§ Try it
Give the number of lines in the data below that contain "blue", and only that number.

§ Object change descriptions
<<<<

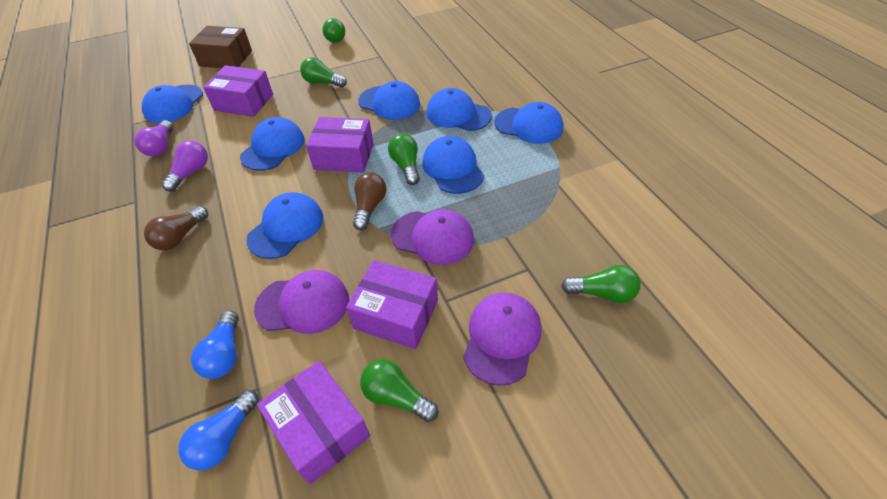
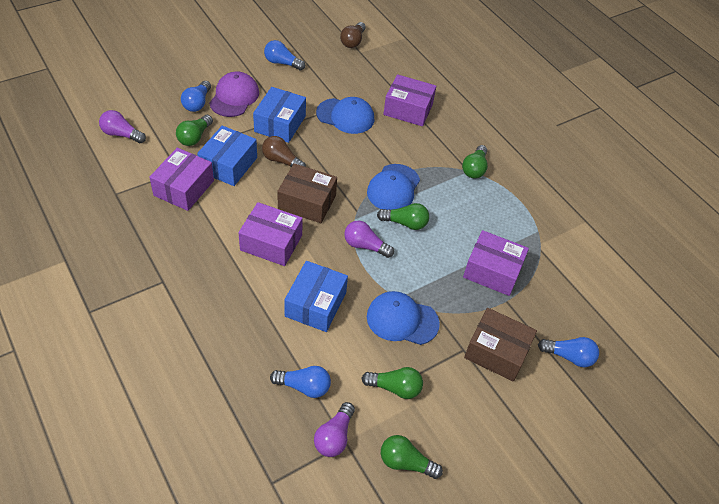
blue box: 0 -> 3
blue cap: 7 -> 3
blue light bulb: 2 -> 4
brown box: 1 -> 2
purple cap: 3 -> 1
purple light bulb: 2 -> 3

>>>>

§ Finished task
3